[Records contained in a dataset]
+ + + + +
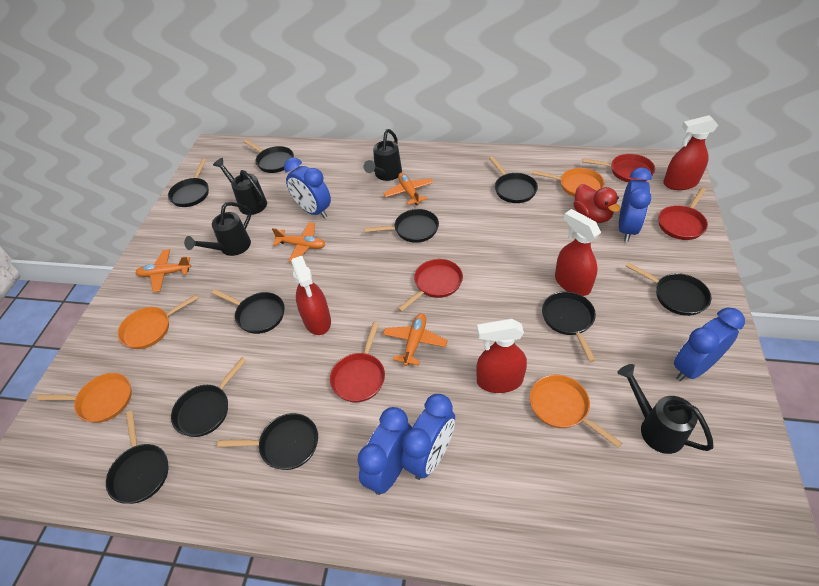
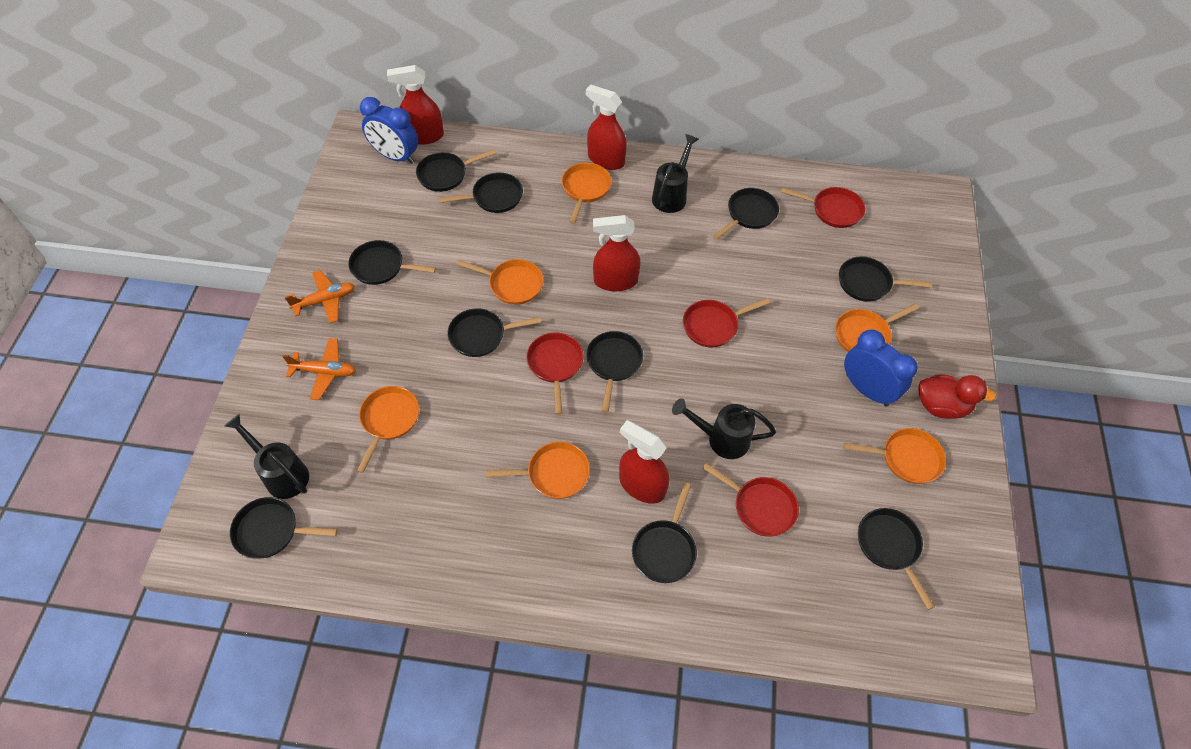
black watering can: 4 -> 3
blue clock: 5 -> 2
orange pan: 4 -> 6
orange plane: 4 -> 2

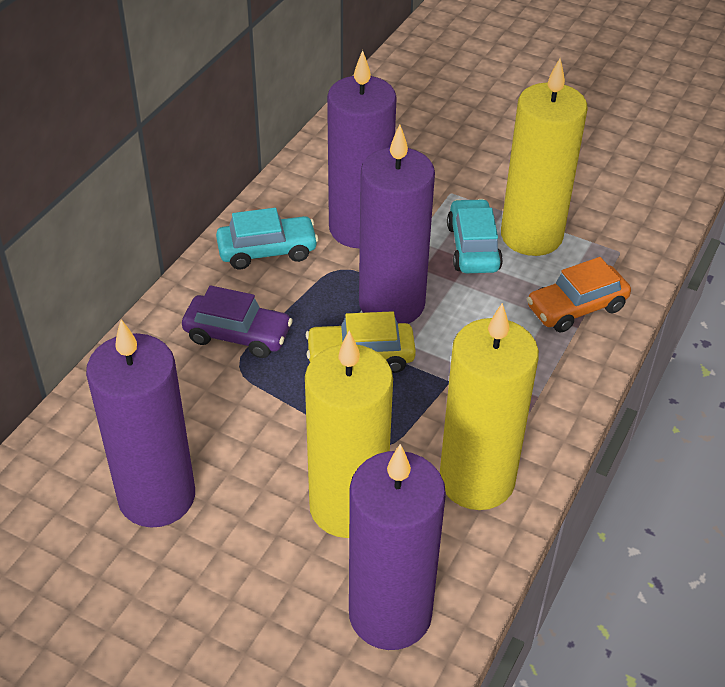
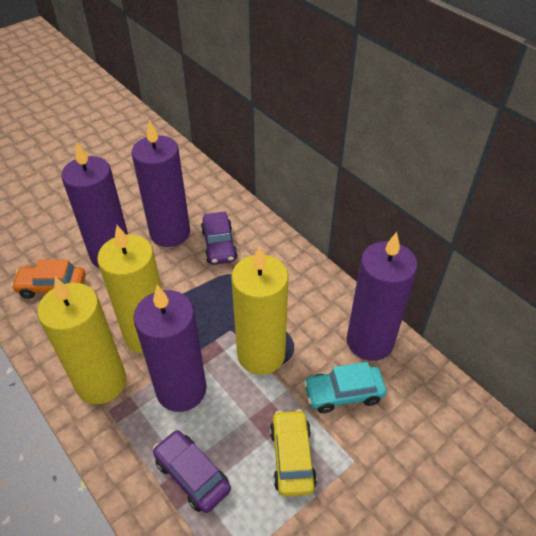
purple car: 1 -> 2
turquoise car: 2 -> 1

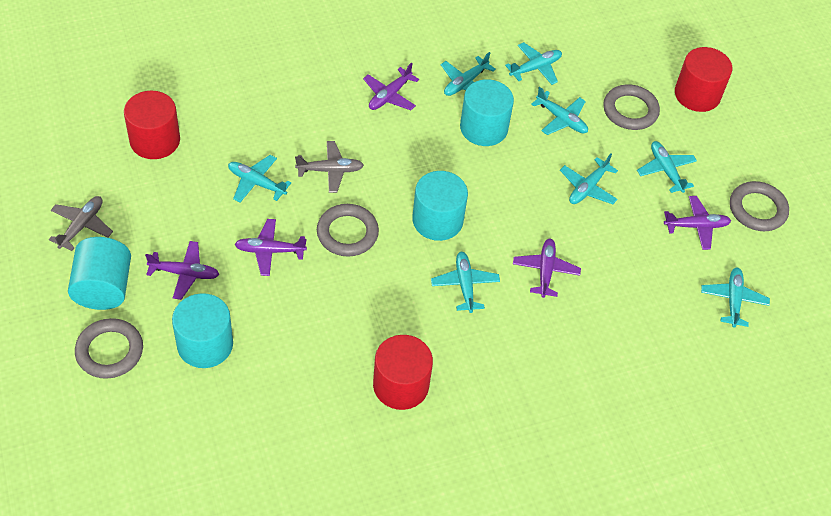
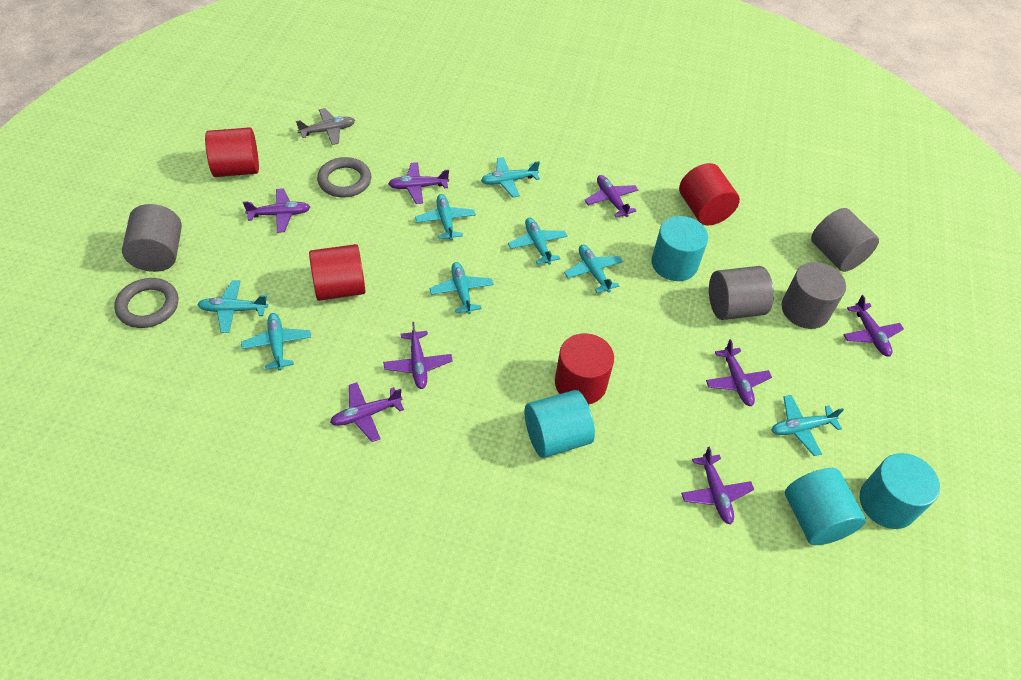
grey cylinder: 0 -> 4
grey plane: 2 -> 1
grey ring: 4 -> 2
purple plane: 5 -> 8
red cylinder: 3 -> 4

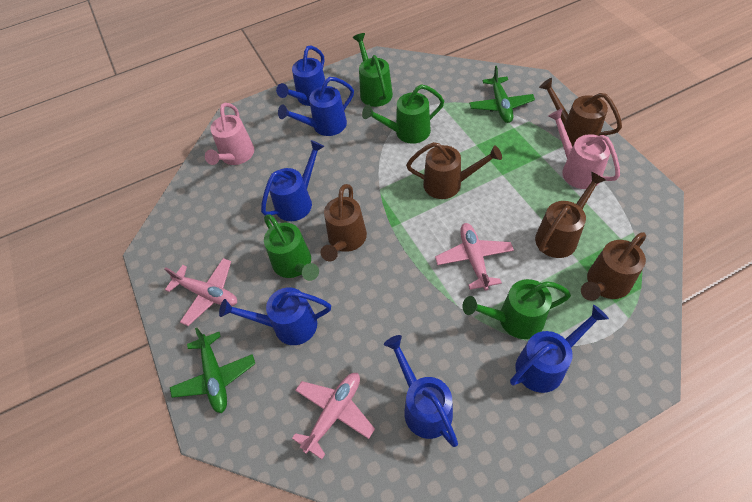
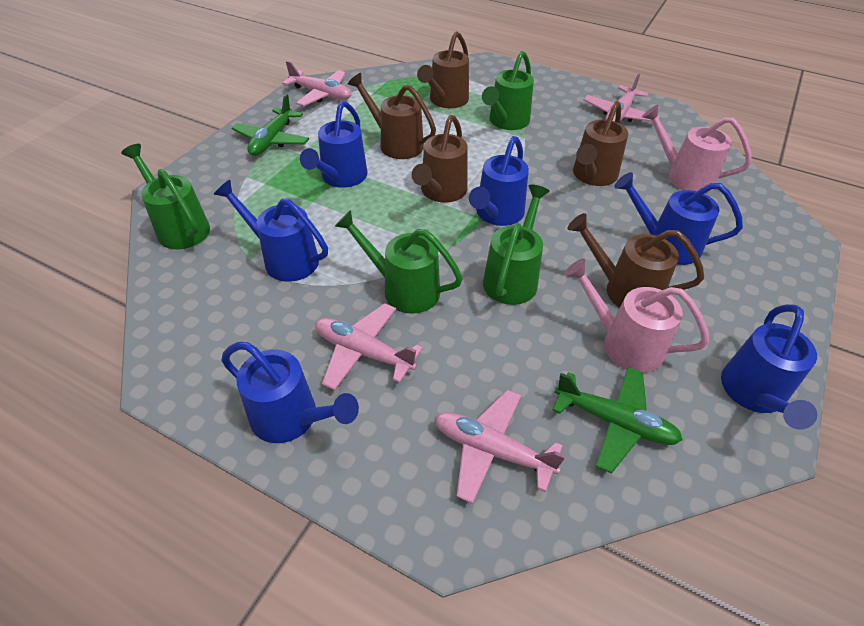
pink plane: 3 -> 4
+ + + + +
◆ YOUR TASK ◆
Your task is to repeat the data above exactly while excluding the pictures.

◆ ANSWER TO THE PROBLEM ◆
black watering can: 4 -> 3
blue clock: 5 -> 2
orange pan: 4 -> 6
orange plane: 4 -> 2

purple car: 1 -> 2
turquoise car: 2 -> 1

grey cylinder: 0 -> 4
grey plane: 2 -> 1
grey ring: 4 -> 2
purple plane: 5 -> 8
red cylinder: 3 -> 4

pink plane: 3 -> 4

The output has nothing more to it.